**Exercise instructions**. Could you transcribe every record below exactly, leaving out any pictures?

[Opening Data listing section]

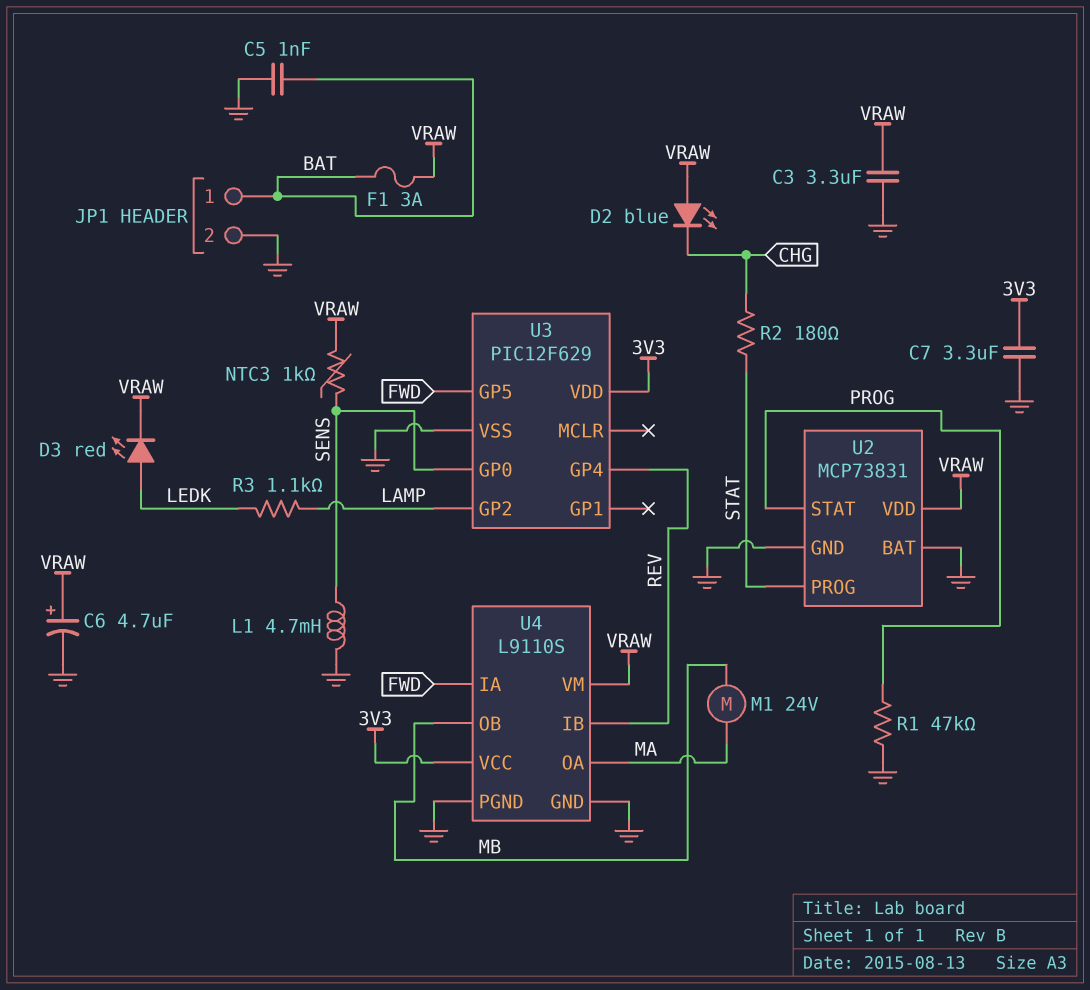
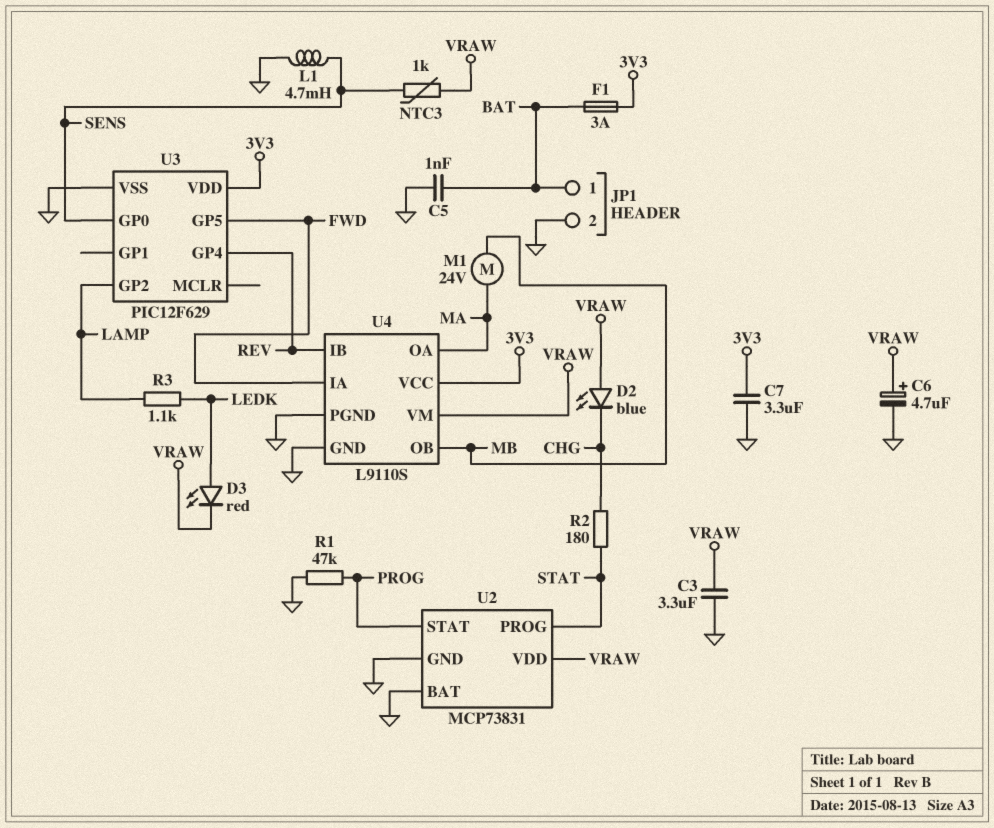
F1: 3A (BAT, VRAW) -> 3A (3V3, BAT)

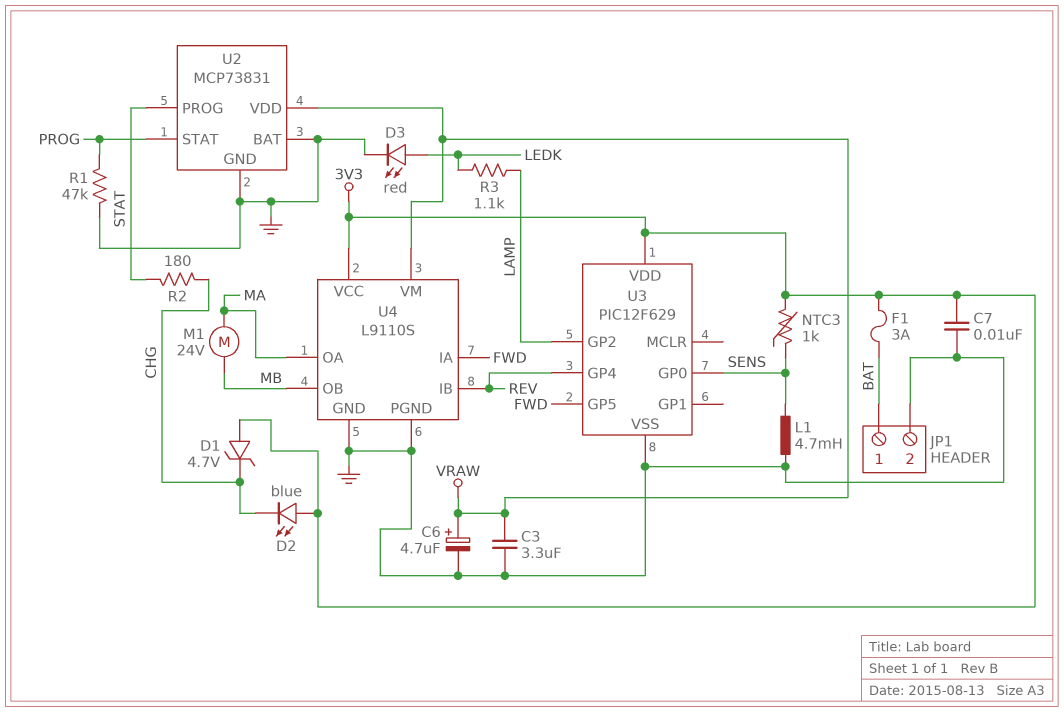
C5: 1nF (BAT, GND) -> none
C7: 3.3uF (3V3, GND) -> 10nF (3V3, GND)
D1: none -> zener 4.7V (A 3V3, K CHG)
D2: LED blue (A VRAW, K CHG) -> LED blue (A 3V3, K CHG)
D3: LED red (A LEDK, K VRAW) -> LED red (A LEDK, K GND)
NTC3: 1k (SENS, VRAW) -> 1k (3V3, SENS)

[Closing Data listing section]

**Task response**.
F1: 3A (BAT, VRAW) -> 3A (3V3, BAT)

C5: 1nF (BAT, GND) -> none
C7: 3.3uF (3V3, GND) -> 10nF (3V3, GND)
D1: none -> zener 4.7V (A 3V3, K CHG)
D2: LED blue (A VRAW, K CHG) -> LED blue (A 3V3, K CHG)
D3: LED red (A LEDK, K VRAW) -> LED red (A LEDK, K GND)
NTC3: 1k (SENS, VRAW) -> 1k (3V3, SENS)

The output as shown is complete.